Your instructions. An exact copy of the entries is required, excluding any pictures.

Information provided.
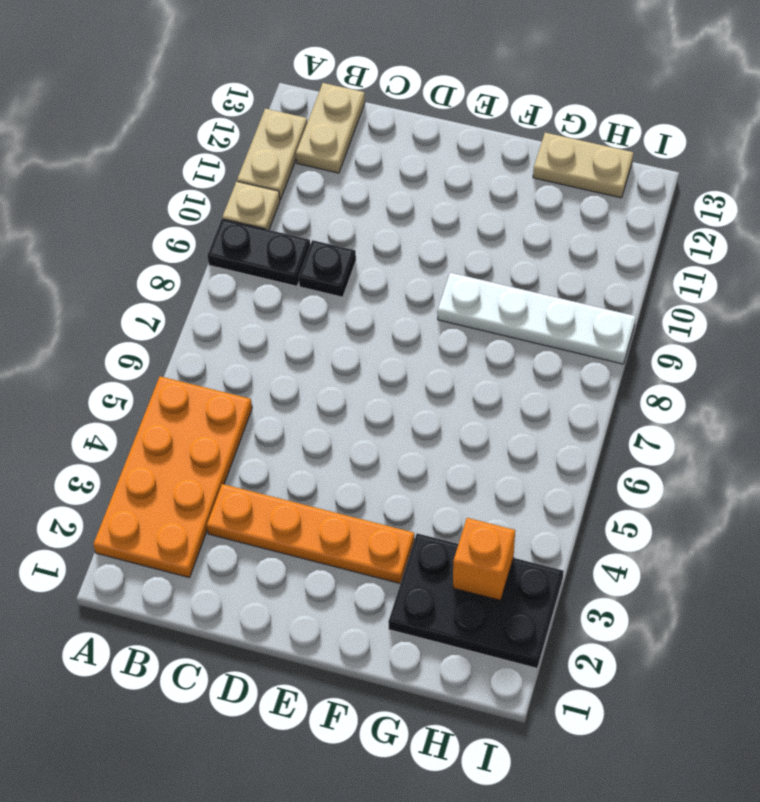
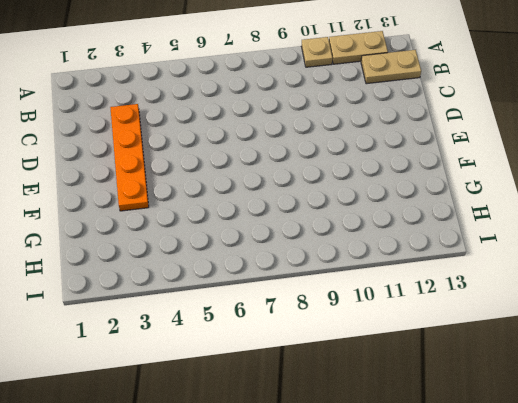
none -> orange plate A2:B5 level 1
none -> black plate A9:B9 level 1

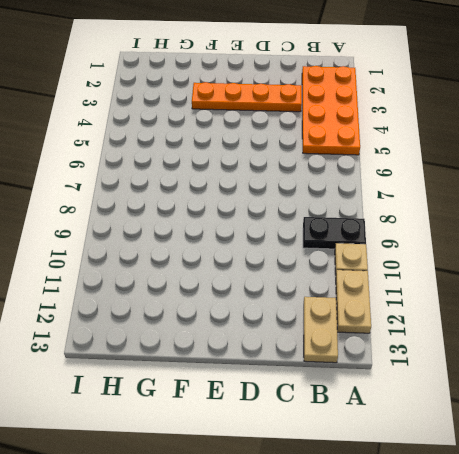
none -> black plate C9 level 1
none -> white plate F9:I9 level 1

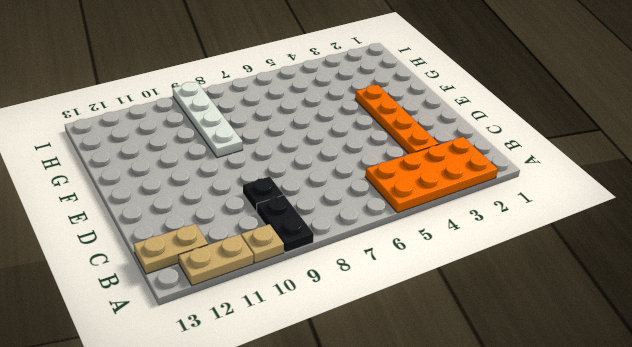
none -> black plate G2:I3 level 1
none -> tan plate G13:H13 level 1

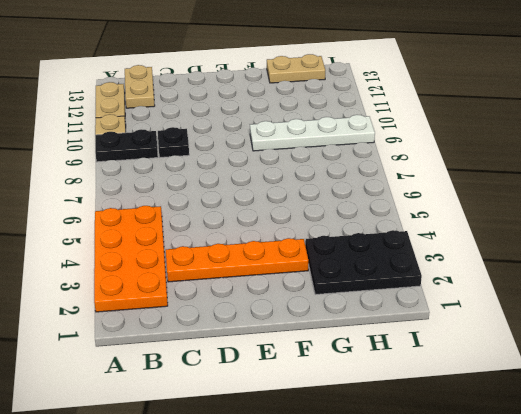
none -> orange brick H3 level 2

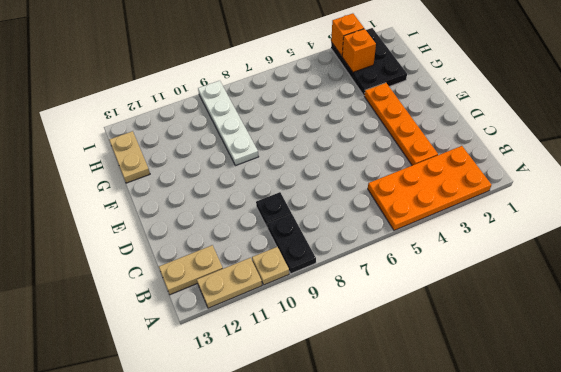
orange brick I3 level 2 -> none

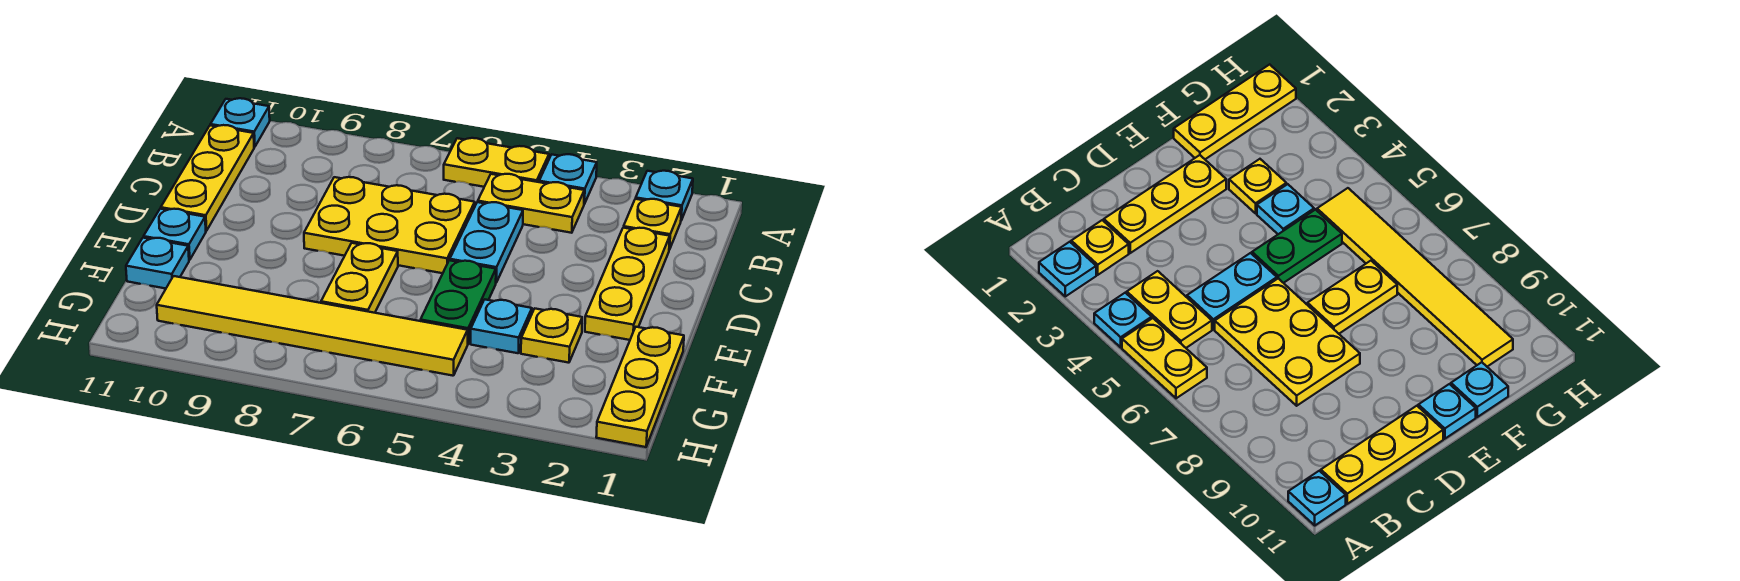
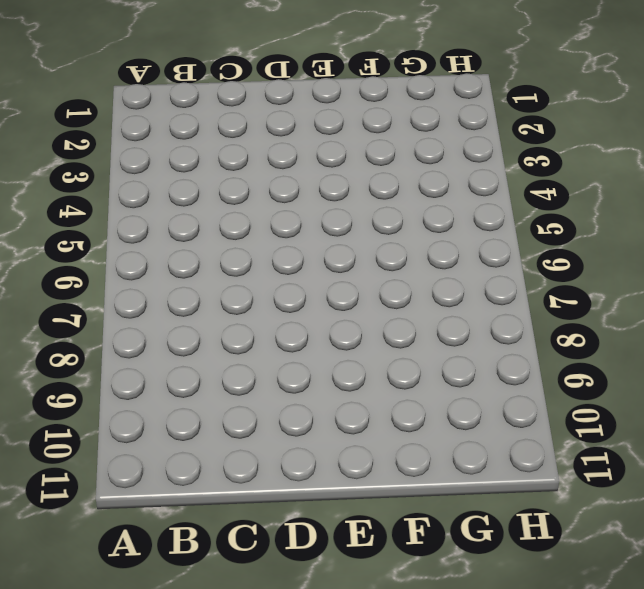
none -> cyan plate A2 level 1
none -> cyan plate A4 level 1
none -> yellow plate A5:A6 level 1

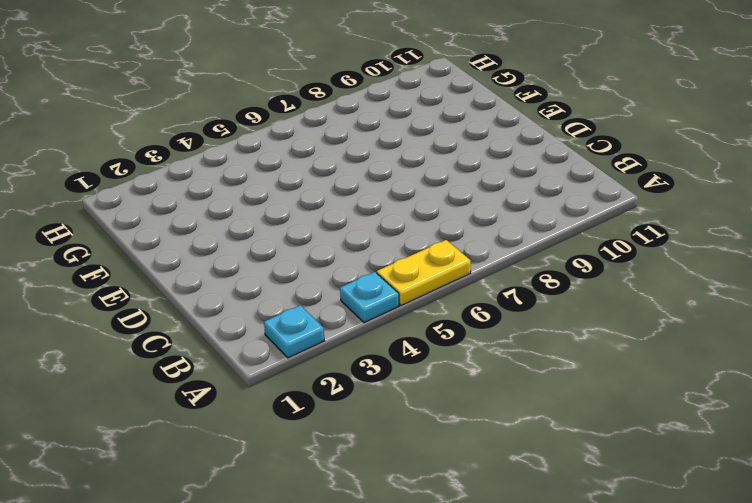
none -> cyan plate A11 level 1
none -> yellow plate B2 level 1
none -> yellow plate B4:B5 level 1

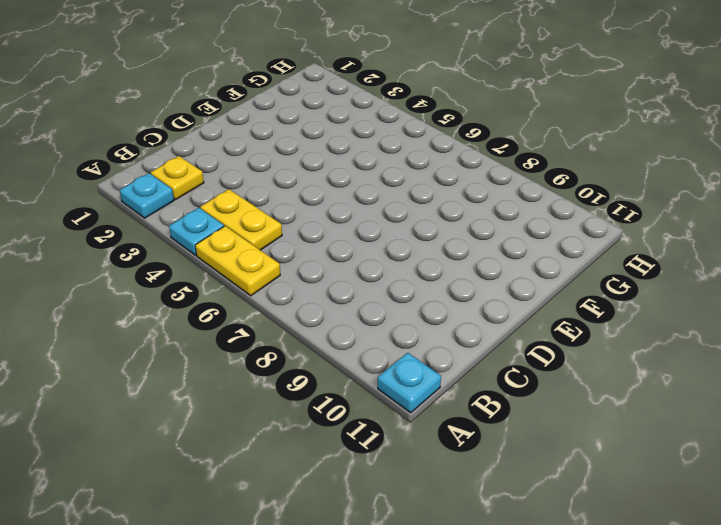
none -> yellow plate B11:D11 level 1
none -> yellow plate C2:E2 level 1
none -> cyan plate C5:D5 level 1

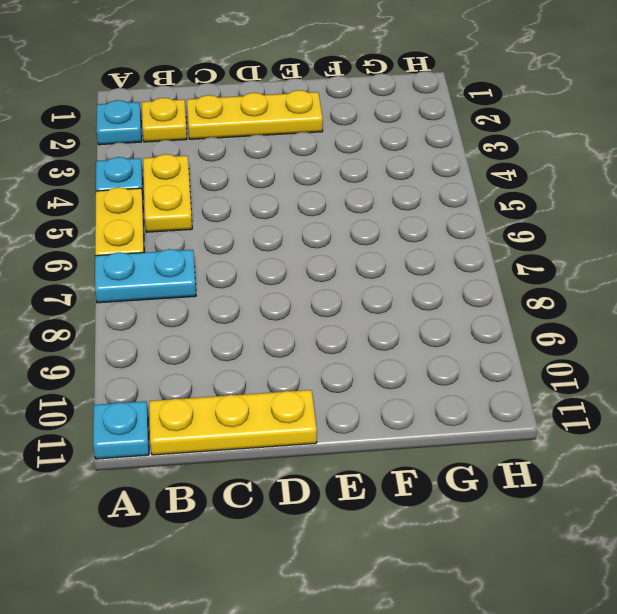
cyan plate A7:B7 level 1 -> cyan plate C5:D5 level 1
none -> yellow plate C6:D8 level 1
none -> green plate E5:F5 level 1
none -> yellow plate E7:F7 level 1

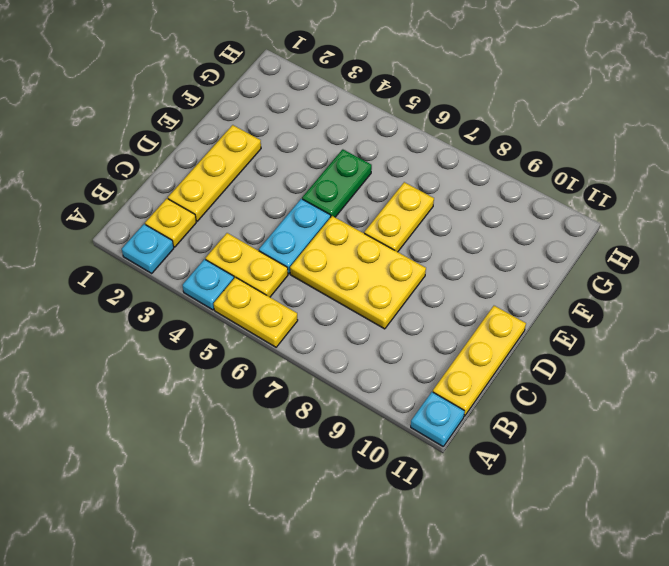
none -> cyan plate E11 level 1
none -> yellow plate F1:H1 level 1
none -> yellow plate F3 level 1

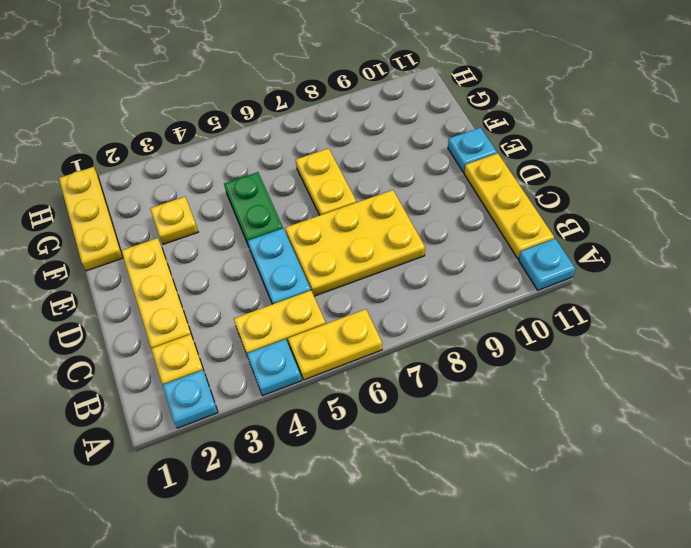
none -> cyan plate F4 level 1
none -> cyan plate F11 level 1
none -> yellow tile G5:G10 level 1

The answer.
none -> orange plate A2:B5 level 1
none -> black plate A9:B9 level 1

none -> black plate C9 level 1
none -> white plate F9:I9 level 1

none -> black plate G2:I3 level 1
none -> tan plate G13:H13 level 1

none -> orange brick H3 level 2

orange brick I3 level 2 -> none

none -> cyan plate A2 level 1
none -> cyan plate A4 level 1
none -> yellow plate A5:A6 level 1

none -> cyan plate A11 level 1
none -> yellow plate B2 level 1
none -> yellow plate B4:B5 level 1

none -> yellow plate B11:D11 level 1
none -> yellow plate C2:E2 level 1
none -> cyan plate C5:D5 level 1

cyan plate A7:B7 level 1 -> cyan plate C5:D5 level 1
none -> yellow plate C6:D8 level 1
none -> green plate E5:F5 level 1
none -> yellow plate E7:F7 level 1

none -> cyan plate E11 level 1
none -> yellow plate F1:H1 level 1
none -> yellow plate F3 level 1

none -> cyan plate F4 level 1
none -> cyan plate F11 level 1
none -> yellow tile G5:G10 level 1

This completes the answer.